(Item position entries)
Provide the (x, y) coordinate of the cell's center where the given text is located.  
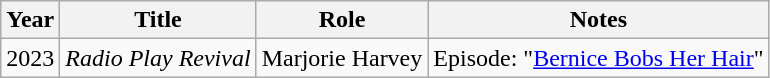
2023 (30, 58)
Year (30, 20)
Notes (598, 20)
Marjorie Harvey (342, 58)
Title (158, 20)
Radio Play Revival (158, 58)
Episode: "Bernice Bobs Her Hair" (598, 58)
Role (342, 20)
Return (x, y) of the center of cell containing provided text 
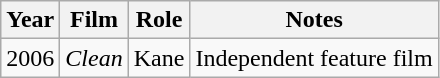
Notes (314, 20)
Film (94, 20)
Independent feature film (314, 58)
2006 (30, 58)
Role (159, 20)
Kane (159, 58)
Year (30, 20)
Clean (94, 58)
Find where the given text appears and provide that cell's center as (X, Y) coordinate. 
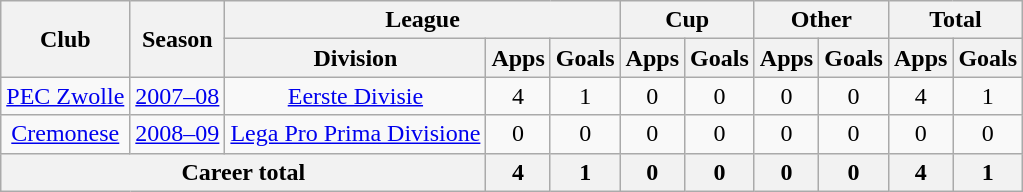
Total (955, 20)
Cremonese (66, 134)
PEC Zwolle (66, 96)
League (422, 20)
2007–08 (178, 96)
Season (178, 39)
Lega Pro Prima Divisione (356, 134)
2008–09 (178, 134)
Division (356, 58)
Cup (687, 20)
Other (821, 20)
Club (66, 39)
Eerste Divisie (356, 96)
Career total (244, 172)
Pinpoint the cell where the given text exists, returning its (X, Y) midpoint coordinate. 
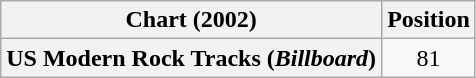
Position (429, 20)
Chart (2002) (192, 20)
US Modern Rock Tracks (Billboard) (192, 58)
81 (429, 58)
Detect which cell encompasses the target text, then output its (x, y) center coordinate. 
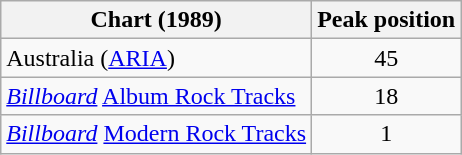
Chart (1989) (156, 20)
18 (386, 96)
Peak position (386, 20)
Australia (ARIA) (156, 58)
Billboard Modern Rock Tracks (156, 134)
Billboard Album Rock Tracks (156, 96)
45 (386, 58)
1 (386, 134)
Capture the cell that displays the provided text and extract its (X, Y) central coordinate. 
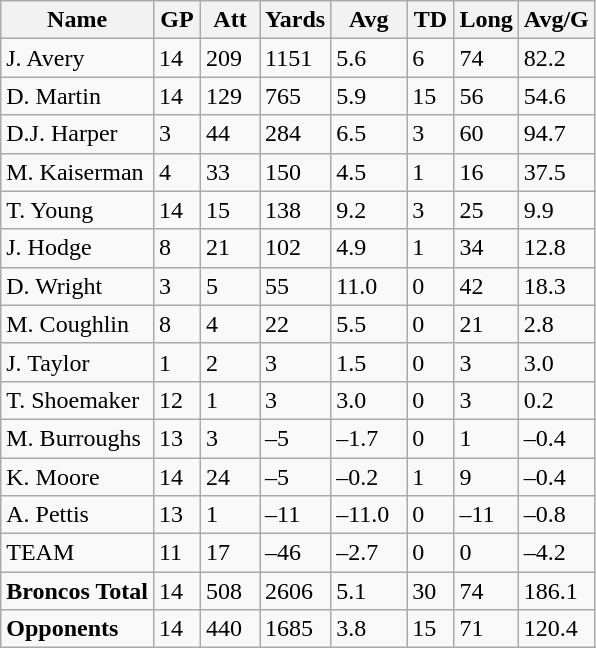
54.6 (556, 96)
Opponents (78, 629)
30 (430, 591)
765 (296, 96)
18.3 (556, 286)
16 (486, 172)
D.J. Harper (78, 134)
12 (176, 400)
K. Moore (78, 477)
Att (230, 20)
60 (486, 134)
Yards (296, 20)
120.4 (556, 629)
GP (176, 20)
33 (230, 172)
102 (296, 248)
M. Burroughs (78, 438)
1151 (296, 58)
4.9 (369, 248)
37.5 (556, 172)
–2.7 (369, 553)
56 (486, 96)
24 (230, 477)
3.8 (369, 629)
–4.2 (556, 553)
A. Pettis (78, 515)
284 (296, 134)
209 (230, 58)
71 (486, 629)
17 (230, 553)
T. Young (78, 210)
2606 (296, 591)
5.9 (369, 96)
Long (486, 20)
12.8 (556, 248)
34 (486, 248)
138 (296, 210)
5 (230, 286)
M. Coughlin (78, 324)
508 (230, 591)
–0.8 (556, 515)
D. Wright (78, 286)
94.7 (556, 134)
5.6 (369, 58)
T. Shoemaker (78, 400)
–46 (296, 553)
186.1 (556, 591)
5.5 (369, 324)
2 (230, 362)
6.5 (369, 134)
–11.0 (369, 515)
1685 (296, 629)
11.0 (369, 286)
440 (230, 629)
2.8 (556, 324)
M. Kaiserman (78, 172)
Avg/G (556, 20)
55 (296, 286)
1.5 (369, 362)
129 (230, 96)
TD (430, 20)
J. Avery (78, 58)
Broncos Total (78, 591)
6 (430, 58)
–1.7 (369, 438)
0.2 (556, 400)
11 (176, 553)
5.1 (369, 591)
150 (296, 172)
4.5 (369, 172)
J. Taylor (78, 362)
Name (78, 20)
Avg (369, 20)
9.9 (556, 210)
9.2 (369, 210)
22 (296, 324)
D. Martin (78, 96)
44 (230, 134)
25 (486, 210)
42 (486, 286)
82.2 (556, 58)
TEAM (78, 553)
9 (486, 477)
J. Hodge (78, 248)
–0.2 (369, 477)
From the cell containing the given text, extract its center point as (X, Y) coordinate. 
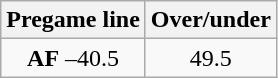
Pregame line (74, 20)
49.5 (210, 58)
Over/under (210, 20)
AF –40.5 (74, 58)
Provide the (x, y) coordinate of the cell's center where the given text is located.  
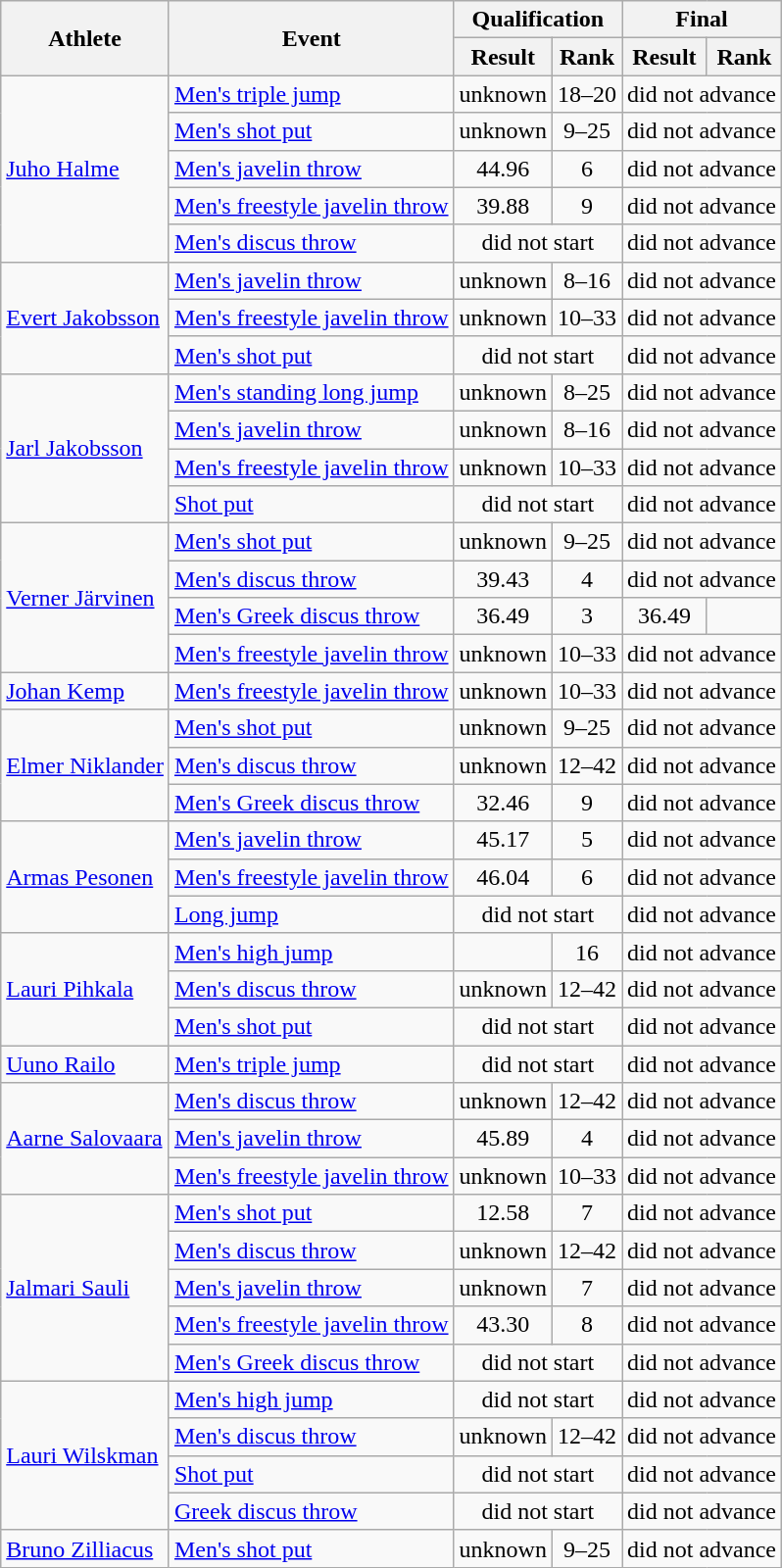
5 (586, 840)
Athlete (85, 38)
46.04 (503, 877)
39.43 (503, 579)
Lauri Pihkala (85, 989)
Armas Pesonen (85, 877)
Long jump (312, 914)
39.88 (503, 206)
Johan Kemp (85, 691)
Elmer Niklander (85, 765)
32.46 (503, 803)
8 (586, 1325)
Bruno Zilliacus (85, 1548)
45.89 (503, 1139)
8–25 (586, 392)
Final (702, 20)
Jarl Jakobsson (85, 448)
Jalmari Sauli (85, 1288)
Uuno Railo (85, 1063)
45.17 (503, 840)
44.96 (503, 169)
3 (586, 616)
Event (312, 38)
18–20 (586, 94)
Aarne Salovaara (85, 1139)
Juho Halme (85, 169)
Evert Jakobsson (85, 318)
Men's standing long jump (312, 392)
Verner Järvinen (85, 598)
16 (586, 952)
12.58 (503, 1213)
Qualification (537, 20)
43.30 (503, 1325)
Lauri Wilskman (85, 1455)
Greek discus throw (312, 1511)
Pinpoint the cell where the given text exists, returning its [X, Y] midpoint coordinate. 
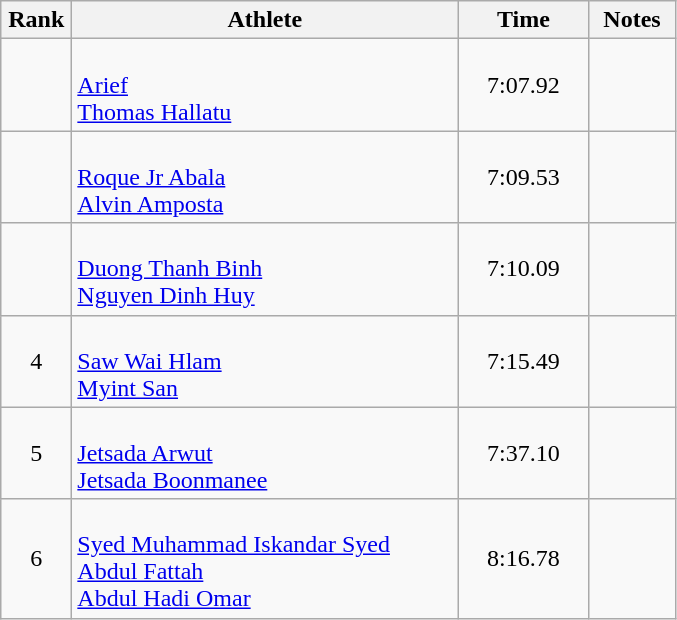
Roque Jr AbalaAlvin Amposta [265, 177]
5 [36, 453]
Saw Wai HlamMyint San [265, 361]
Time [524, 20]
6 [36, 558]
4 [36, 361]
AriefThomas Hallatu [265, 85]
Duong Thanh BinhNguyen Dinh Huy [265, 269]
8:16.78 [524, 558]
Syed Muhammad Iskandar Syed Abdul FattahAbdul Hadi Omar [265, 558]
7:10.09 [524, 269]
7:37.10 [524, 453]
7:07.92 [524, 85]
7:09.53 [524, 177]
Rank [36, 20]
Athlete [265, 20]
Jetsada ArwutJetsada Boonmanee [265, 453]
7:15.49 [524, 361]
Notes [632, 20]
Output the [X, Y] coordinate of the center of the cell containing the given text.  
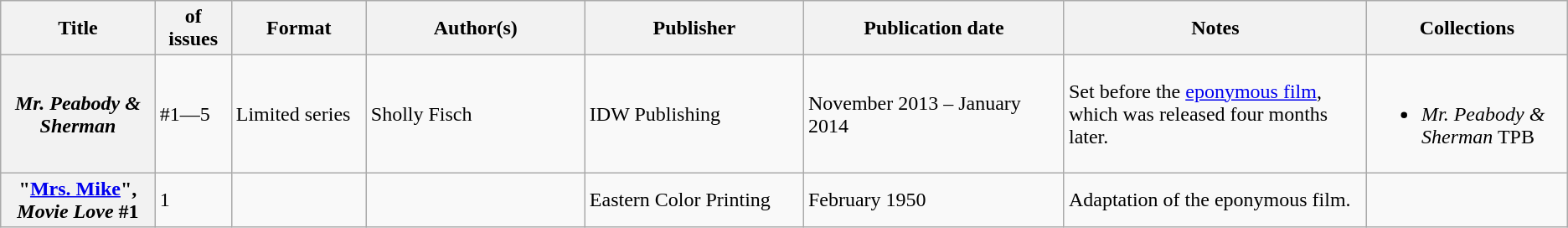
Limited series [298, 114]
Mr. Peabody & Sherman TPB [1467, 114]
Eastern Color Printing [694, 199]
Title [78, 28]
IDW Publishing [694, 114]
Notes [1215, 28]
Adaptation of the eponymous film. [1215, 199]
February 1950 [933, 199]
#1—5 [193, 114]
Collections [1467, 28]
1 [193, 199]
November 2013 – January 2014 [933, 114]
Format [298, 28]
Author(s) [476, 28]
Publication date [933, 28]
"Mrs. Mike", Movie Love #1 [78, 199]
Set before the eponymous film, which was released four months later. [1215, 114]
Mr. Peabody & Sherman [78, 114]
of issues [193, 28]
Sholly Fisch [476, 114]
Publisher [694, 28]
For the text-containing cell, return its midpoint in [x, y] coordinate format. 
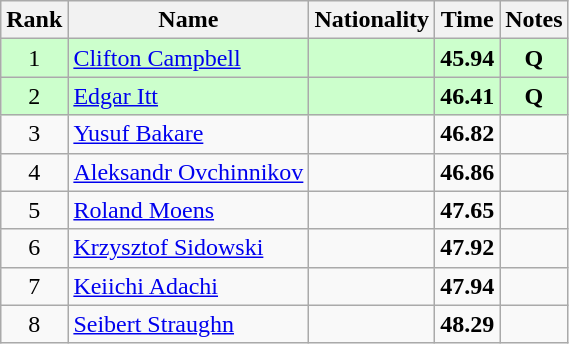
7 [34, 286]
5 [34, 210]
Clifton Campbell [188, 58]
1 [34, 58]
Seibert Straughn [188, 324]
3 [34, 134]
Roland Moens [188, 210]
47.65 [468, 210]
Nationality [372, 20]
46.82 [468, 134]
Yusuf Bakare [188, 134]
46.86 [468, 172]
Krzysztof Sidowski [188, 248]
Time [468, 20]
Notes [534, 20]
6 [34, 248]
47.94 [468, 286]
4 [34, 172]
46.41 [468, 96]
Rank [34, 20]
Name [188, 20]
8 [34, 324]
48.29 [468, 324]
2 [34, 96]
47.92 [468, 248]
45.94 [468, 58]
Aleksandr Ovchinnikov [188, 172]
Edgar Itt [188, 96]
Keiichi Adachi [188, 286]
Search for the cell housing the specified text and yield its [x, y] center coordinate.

• Exercise requirements:
Extract every line of the entries above, unchanged, leaving out the pictures.

• Output for this task:
Provide the (x, y) coordinate of the cell's center where the given text is located.  
2023 (30, 58)
Year (30, 20)
Notes (598, 20)
Marjorie Harvey (342, 58)
Title (158, 20)
Radio Play Revival (158, 58)
Episode: "Bernice Bobs Her Hair" (598, 58)
Role (342, 20)
Return (x, y) of the center of cell containing provided text 
Notes (314, 20)
Film (94, 20)
Independent feature film (314, 58)
2006 (30, 58)
Role (159, 20)
Kane (159, 58)
Year (30, 20)
Clean (94, 58)
Find where the given text appears and provide that cell's center as (X, Y) coordinate. 
Total (955, 20)
Cremonese (66, 134)
PEC Zwolle (66, 96)
League (422, 20)
2007–08 (178, 96)
Season (178, 39)
Lega Pro Prima Divisione (356, 134)
2008–09 (178, 134)
Division (356, 58)
Cup (687, 20)
Other (821, 20)
Club (66, 39)
Eerste Divisie (356, 96)
Career total (244, 172)
Pinpoint the cell where the given text exists, returning its (X, Y) midpoint coordinate. 
Position (429, 20)
Chart (2002) (192, 20)
US Modern Rock Tracks (Billboard) (192, 58)
81 (429, 58)
Detect which cell encompasses the target text, then output its (x, y) center coordinate. 
Chart (1989) (156, 20)
18 (386, 96)
Peak position (386, 20)
Australia (ARIA) (156, 58)
Billboard Modern Rock Tracks (156, 134)
Billboard Album Rock Tracks (156, 96)
45 (386, 58)
1 (386, 134)
Capture the cell that displays the provided text and extract its (X, Y) central coordinate. 
54.6 (556, 96)
Opponents (78, 629)
30 (430, 591)
765 (296, 96)
18.3 (556, 286)
16 (486, 172)
D.J. Harper (78, 134)
12 (176, 400)
K. Moore (78, 477)
Att (230, 20)
60 (486, 134)
Yards (296, 20)
120.4 (556, 629)
GP (176, 20)
33 (230, 172)
102 (296, 248)
M. Burroughs (78, 438)
1151 (296, 58)
4.9 (369, 248)
37.5 (556, 172)
–2.7 (369, 553)
56 (486, 96)
24 (230, 477)
3.8 (369, 629)
–4.2 (556, 553)
A. Pettis (78, 515)
284 (296, 134)
209 (230, 58)
71 (486, 629)
17 (230, 553)
T. Young (78, 210)
2606 (296, 591)
5.9 (369, 96)
Long (486, 20)
12.8 (556, 248)
34 (486, 248)
138 (296, 210)
5 (230, 286)
M. Coughlin (78, 324)
508 (230, 591)
–0.8 (556, 515)
D. Wright (78, 286)
94.7 (556, 134)
5.6 (369, 58)
T. Shoemaker (78, 400)
–46 (296, 553)
186.1 (556, 591)
5.5 (369, 324)
2 (230, 362)
6.5 (369, 134)
–11.0 (369, 515)
1685 (296, 629)
11.0 (369, 286)
440 (230, 629)
2.8 (556, 324)
M. Kaiserman (78, 172)
Avg/G (556, 20)
55 (296, 286)
1.5 (369, 362)
129 (230, 96)
TD (430, 20)
J. Avery (78, 58)
Broncos Total (78, 591)
6 (430, 58)
–1.7 (369, 438)
0.2 (556, 400)
11 (176, 553)
5.1 (369, 591)
150 (296, 172)
4.5 (369, 172)
J. Taylor (78, 362)
Name (78, 20)
Avg (369, 20)
9.9 (556, 210)
9.2 (369, 210)
22 (296, 324)
D. Martin (78, 96)
44 (230, 134)
25 (486, 210)
42 (486, 286)
82.2 (556, 58)
TEAM (78, 553)
9 (486, 477)
J. Hodge (78, 248)
–0.2 (369, 477)
From the cell containing the given text, extract its center point as (X, Y) coordinate. 
Pregame line (74, 20)
49.5 (210, 58)
Over/under (210, 20)
AF –40.5 (74, 58)
Provide the (x, y) coordinate of the cell's center where the given text is located.  
5 (586, 840)
Athlete (85, 38)
46.04 (503, 877)
39.43 (503, 579)
Lauri Pihkala (85, 989)
Armas Pesonen (85, 877)
Long jump (312, 914)
39.88 (503, 206)
Johan Kemp (85, 691)
Elmer Niklander (85, 765)
32.46 (503, 803)
8 (586, 1325)
Bruno Zilliacus (85, 1548)
45.89 (503, 1139)
8–25 (586, 392)
Final (702, 20)
Jarl Jakobsson (85, 448)
Jalmari Sauli (85, 1288)
Uuno Railo (85, 1063)
45.17 (503, 840)
44.96 (503, 169)
3 (586, 616)
Event (312, 38)
18–20 (586, 94)
Aarne Salovaara (85, 1139)
Juho Halme (85, 169)
Evert Jakobsson (85, 318)
Men's standing long jump (312, 392)
Verner Järvinen (85, 598)
16 (586, 952)
12.58 (503, 1213)
Qualification (537, 20)
43.30 (503, 1325)
Lauri Wilskman (85, 1455)
Greek discus throw (312, 1511)
Pinpoint the cell where the given text exists, returning its [X, Y] midpoint coordinate. 
Roque Jr AbalaAlvin Amposta [265, 177]
5 [36, 453]
Saw Wai HlamMyint San [265, 361]
Time [524, 20]
6 [36, 558]
4 [36, 361]
AriefThomas Hallatu [265, 85]
Duong Thanh BinhNguyen Dinh Huy [265, 269]
8:16.78 [524, 558]
Syed Muhammad Iskandar Syed Abdul FattahAbdul Hadi Omar [265, 558]
7:10.09 [524, 269]
7:37.10 [524, 453]
7:07.92 [524, 85]
7:09.53 [524, 177]
Rank [36, 20]
Athlete [265, 20]
Jetsada ArwutJetsada Boonmanee [265, 453]
7:15.49 [524, 361]
Notes [632, 20]
Output the [X, Y] coordinate of the center of the cell containing the given text.  
Limited series [298, 114]
Mr. Peabody & Sherman TPB [1467, 114]
Eastern Color Printing [694, 199]
Title [78, 28]
IDW Publishing [694, 114]
Notes [1215, 28]
Adaptation of the eponymous film. [1215, 199]
February 1950 [933, 199]
#1—5 [193, 114]
Collections [1467, 28]
1 [193, 199]
November 2013 – January 2014 [933, 114]
Format [298, 28]
Author(s) [476, 28]
Publication date [933, 28]
"Mrs. Mike", Movie Love #1 [78, 199]
Set before the eponymous film, which was released four months later. [1215, 114]
Mr. Peabody & Sherman [78, 114]
of issues [193, 28]
Sholly Fisch [476, 114]
Publisher [694, 28]
For the text-containing cell, return its midpoint in [x, y] coordinate format. 
7 [34, 286]
5 [34, 210]
Clifton Campbell [188, 58]
1 [34, 58]
Seibert Straughn [188, 324]
3 [34, 134]
Roland Moens [188, 210]
47.65 [468, 210]
Nationality [372, 20]
46.82 [468, 134]
Yusuf Bakare [188, 134]
46.86 [468, 172]
Krzysztof Sidowski [188, 248]
Time [468, 20]
Notes [534, 20]
6 [34, 248]
47.94 [468, 286]
4 [34, 172]
46.41 [468, 96]
Rank [34, 20]
Name [188, 20]
8 [34, 324]
48.29 [468, 324]
2 [34, 96]
47.92 [468, 248]
45.94 [468, 58]
Aleksandr Ovchinnikov [188, 172]
Edgar Itt [188, 96]
Keiichi Adachi [188, 286]
Search for the cell housing the specified text and yield its [x, y] center coordinate.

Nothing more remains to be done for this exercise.